What to do: The answer must consist of every line in the records that contains the word "trapezoid".

Supplied information:
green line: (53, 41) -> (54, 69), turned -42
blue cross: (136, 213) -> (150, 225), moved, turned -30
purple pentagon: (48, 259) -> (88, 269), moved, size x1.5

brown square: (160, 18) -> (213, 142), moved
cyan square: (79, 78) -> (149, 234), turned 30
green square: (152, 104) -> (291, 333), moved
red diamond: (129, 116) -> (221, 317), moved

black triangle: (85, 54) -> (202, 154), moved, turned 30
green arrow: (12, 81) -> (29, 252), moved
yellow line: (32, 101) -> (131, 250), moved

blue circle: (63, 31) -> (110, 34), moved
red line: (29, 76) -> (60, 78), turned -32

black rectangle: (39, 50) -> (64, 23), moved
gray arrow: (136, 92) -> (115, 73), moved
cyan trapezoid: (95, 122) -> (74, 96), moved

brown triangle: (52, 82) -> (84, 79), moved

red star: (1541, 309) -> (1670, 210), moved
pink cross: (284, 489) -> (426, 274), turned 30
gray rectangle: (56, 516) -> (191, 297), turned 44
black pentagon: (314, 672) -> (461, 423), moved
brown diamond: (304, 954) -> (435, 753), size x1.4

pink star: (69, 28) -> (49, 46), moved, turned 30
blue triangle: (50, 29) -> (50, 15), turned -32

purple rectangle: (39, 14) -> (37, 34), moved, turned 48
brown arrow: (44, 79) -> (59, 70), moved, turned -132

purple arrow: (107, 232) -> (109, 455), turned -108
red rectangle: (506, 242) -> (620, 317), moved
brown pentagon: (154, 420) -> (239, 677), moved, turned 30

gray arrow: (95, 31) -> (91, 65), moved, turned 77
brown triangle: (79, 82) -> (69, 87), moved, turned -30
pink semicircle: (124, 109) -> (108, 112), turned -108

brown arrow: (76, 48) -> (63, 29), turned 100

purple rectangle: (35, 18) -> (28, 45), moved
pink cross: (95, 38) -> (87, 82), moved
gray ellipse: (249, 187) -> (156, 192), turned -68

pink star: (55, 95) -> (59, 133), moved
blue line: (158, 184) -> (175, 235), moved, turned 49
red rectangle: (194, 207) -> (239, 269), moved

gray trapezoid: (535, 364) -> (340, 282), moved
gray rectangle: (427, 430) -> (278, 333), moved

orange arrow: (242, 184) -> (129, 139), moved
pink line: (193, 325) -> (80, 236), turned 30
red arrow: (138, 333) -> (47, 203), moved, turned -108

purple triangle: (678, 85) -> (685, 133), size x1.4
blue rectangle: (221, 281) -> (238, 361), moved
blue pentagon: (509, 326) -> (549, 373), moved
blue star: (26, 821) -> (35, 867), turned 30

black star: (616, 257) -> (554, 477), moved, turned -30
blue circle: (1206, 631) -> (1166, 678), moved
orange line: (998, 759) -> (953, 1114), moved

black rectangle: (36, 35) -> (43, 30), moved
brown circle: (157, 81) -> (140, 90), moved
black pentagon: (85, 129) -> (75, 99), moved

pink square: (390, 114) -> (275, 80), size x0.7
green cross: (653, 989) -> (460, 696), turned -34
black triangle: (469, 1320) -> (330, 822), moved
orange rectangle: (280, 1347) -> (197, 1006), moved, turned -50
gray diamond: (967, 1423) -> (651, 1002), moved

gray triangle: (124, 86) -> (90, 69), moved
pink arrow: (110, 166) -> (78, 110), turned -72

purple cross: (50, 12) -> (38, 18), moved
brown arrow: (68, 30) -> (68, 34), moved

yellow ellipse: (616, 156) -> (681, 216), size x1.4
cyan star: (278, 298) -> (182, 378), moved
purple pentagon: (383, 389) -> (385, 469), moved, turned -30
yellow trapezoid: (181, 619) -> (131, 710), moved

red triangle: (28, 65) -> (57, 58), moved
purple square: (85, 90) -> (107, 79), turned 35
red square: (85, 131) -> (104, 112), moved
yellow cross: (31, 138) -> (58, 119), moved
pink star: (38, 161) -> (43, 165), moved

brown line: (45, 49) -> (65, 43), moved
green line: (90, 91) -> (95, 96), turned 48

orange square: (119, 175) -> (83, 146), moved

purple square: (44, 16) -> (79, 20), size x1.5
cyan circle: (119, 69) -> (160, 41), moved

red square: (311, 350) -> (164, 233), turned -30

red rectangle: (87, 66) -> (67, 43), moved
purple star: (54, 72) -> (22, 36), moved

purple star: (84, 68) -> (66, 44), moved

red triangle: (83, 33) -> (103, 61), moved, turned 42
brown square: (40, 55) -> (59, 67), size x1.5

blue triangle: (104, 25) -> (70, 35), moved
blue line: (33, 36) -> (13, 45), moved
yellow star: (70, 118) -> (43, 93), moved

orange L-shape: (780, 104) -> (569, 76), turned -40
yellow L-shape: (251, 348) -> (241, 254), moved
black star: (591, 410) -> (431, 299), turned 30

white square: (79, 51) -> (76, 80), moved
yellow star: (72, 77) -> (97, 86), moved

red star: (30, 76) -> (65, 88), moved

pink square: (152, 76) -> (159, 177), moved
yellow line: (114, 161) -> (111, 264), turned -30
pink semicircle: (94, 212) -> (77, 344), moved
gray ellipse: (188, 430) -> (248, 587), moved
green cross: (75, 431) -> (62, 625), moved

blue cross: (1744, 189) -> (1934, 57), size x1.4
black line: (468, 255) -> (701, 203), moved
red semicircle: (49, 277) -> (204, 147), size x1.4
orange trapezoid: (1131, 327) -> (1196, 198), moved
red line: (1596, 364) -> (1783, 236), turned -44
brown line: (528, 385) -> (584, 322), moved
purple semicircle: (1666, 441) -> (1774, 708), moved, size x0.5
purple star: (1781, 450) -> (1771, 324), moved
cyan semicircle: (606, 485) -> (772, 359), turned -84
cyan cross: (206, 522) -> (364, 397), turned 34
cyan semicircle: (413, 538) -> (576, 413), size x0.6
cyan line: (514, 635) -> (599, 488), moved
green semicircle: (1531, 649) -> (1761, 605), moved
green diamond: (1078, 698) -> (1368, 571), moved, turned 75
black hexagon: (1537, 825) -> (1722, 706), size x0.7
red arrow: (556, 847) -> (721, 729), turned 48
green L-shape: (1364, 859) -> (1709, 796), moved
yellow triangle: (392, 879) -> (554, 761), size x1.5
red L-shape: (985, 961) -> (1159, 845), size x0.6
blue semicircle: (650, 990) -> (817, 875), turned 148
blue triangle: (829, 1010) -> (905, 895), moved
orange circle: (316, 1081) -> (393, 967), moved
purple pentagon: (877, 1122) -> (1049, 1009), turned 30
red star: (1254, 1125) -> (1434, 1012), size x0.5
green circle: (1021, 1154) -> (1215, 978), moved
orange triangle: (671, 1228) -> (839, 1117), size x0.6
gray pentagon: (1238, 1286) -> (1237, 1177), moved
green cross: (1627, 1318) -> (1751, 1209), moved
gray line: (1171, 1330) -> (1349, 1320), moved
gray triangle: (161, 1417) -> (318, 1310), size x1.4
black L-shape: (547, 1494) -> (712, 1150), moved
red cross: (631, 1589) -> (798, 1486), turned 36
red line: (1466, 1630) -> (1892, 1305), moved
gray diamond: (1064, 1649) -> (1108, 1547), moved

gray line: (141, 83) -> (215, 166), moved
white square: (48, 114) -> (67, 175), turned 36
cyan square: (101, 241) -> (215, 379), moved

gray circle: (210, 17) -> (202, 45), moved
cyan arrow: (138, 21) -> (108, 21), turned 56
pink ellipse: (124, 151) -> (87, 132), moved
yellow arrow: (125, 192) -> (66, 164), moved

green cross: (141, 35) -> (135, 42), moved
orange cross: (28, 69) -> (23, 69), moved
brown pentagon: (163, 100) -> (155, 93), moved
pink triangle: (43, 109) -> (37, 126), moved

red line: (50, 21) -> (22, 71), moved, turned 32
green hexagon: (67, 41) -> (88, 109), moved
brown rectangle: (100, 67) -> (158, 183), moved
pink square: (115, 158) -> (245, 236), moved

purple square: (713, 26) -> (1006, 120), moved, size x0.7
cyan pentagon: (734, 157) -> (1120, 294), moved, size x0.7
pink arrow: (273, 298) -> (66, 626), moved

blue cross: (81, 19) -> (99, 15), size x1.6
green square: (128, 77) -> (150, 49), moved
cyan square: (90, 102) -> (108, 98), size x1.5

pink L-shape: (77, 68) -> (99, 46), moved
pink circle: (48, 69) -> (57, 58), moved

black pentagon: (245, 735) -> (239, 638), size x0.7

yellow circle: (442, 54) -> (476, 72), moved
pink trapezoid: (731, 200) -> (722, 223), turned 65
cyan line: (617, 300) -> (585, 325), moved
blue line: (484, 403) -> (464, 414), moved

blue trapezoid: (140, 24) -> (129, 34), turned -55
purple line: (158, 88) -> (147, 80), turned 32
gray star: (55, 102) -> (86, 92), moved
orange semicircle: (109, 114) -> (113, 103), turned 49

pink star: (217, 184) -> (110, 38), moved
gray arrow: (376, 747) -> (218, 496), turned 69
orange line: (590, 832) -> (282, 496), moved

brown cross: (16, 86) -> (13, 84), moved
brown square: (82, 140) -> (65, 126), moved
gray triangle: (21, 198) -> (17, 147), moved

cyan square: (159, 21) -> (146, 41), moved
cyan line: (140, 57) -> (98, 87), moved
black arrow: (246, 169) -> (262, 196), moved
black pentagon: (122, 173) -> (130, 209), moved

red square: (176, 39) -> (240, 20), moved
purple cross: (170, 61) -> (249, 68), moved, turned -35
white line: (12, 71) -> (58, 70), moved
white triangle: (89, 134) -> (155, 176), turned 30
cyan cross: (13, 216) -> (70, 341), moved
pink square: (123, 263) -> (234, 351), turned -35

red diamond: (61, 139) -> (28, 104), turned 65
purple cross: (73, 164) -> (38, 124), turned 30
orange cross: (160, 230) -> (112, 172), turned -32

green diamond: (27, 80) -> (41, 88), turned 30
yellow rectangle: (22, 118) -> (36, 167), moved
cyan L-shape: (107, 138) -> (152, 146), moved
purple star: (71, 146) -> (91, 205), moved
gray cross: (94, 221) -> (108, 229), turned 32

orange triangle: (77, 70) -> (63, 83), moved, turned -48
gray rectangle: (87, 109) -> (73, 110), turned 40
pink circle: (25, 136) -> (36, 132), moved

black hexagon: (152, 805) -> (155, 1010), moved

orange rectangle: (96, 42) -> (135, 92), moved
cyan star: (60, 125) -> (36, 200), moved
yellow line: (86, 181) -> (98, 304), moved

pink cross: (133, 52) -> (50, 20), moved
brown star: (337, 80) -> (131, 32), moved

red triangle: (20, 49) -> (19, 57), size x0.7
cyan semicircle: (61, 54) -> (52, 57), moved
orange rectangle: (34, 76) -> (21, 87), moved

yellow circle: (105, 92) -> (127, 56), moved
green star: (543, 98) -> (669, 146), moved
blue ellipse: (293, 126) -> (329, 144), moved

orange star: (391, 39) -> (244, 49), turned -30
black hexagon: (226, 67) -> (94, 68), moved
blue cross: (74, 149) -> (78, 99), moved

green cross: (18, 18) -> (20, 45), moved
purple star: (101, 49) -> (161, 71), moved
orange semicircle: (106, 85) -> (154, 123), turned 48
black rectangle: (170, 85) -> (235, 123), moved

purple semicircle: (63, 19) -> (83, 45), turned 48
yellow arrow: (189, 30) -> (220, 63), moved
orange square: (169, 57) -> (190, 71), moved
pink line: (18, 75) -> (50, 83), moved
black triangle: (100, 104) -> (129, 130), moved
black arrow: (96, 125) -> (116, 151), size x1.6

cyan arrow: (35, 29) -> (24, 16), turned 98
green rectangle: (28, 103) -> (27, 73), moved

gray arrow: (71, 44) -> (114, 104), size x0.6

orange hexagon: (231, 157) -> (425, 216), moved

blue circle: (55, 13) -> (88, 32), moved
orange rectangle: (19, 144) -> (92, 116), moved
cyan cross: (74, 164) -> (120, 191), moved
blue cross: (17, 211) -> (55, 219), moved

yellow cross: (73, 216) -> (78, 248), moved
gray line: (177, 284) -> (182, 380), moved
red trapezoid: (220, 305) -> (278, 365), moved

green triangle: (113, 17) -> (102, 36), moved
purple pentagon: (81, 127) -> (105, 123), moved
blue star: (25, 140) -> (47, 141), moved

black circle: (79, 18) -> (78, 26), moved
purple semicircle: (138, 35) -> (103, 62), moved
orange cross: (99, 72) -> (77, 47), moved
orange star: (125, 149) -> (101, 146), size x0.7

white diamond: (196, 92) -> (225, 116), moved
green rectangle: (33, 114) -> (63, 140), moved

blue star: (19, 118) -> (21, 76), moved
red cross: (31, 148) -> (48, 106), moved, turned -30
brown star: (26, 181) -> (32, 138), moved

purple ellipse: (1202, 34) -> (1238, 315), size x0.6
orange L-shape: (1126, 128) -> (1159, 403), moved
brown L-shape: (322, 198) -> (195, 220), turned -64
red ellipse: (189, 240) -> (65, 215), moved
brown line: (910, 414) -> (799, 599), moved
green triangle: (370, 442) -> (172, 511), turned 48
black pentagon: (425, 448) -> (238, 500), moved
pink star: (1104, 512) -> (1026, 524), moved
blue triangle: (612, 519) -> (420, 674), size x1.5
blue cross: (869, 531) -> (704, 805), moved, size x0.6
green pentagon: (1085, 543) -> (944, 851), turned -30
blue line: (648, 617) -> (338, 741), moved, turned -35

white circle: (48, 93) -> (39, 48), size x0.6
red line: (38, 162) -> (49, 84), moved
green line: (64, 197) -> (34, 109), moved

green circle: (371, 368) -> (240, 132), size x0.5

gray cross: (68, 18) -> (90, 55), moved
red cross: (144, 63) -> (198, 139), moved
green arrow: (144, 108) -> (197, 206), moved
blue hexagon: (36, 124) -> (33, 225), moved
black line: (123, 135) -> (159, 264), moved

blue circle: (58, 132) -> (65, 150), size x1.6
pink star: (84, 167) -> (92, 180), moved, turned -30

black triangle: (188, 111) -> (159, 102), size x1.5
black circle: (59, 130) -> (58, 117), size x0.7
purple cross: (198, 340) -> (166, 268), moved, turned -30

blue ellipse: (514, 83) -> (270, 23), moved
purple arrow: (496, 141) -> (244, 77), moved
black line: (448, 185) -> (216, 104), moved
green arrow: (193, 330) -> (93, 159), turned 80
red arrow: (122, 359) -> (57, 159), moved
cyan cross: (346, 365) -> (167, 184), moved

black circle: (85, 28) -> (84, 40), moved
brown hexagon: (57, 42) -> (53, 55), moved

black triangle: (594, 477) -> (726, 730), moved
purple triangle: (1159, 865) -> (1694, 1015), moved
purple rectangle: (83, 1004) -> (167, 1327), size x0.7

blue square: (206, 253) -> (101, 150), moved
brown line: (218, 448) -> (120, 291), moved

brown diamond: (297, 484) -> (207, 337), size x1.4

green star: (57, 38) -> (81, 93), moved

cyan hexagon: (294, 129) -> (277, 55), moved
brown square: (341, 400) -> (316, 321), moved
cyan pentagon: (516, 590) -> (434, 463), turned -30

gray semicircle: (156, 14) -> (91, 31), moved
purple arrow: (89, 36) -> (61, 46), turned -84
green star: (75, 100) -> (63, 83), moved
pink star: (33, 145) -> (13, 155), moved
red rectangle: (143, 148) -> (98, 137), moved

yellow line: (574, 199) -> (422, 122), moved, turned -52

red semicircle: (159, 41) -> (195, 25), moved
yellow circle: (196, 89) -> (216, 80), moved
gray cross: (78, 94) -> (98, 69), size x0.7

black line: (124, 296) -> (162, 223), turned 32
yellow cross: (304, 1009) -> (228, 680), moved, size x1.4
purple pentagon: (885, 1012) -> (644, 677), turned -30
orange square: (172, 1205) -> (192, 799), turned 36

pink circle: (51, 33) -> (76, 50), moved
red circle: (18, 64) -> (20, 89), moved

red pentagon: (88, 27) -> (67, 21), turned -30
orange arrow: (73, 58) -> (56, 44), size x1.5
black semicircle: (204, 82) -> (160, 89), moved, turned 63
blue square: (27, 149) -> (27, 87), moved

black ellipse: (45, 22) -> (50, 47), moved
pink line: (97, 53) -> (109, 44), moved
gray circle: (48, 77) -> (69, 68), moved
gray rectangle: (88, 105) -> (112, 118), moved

Output for this task:
cyan trapezoid: (95, 122) -> (74, 96), moved
gray trapezoid: (535, 364) -> (340, 282), moved
yellow trapezoid: (181, 619) -> (131, 710), moved
orange trapezoid: (1131, 327) -> (1196, 198), moved
pink trapezoid: (731, 200) -> (722, 223), turned 65
blue trapezoid: (140, 24) -> (129, 34), turned -55
red trapezoid: (220, 305) -> (278, 365), moved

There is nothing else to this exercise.